RECORDS:
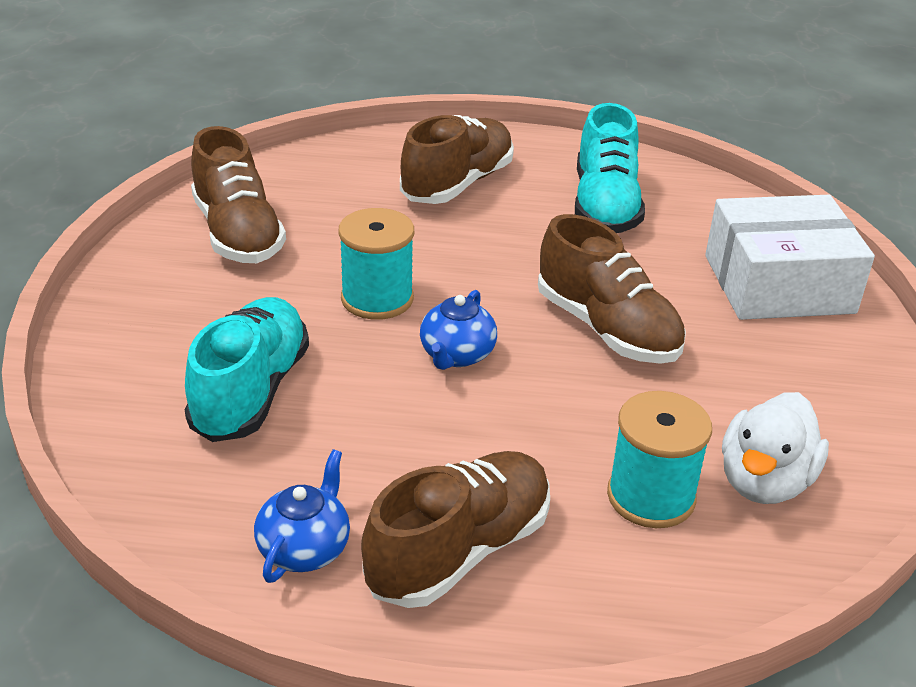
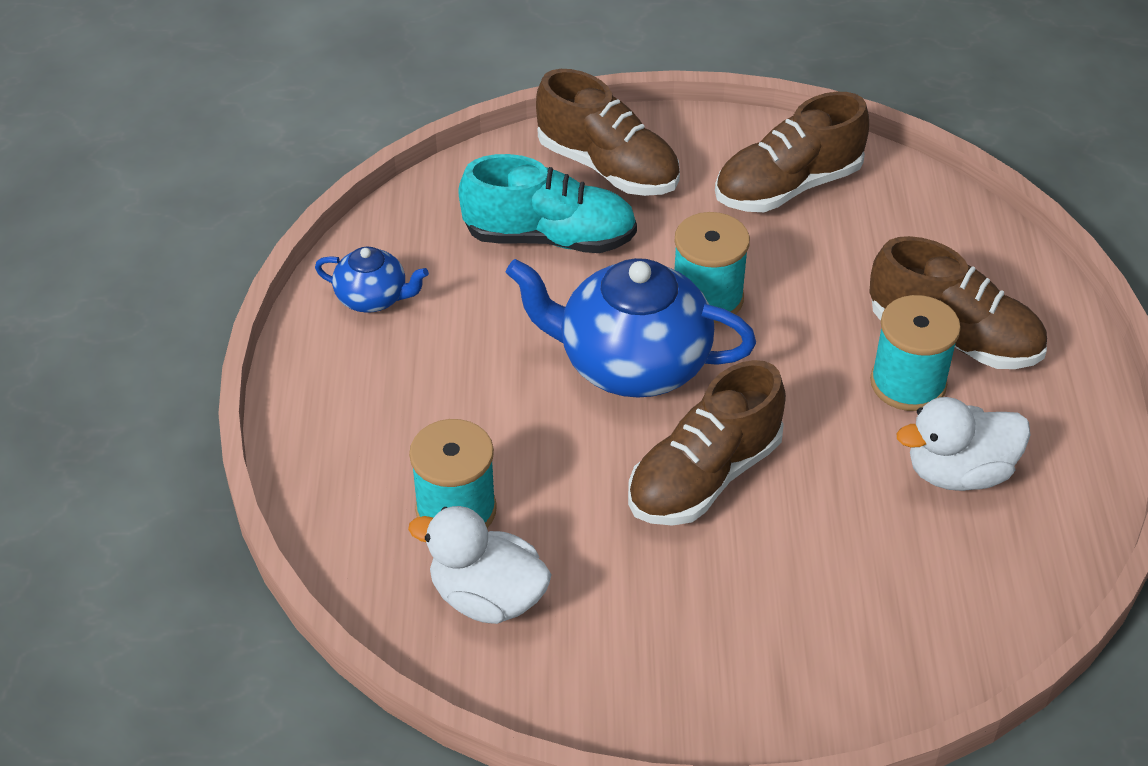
camera: 85 degrees right, 10 degrees up
(456, 355) = (631, 363): blue teapot -> blue teapot, size x2.00
(459, 551) = (378, 386): brown shoe -> brown shoe (608, 167)
(506, 212) = (908, 383): none -> turquoise spool
(605, 206) = (958, 472): turquoise shoe -> white duck
(778, 284) = (839, 639): white box -> none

WHAT NEEDS TO BE DONE:
Word-for-word transcription: the whole listing, with images excluded.

RESPONSE TO THE EXERCISE:
camera: 85 degrees right, 10 degrees up
(456, 355) = (631, 363): blue teapot -> blue teapot, size x2.00
(459, 551) = (378, 386): brown shoe -> brown shoe (608, 167)
(506, 212) = (908, 383): none -> turquoise spool
(605, 206) = (958, 472): turquoise shoe -> white duck
(778, 284) = (839, 639): white box -> none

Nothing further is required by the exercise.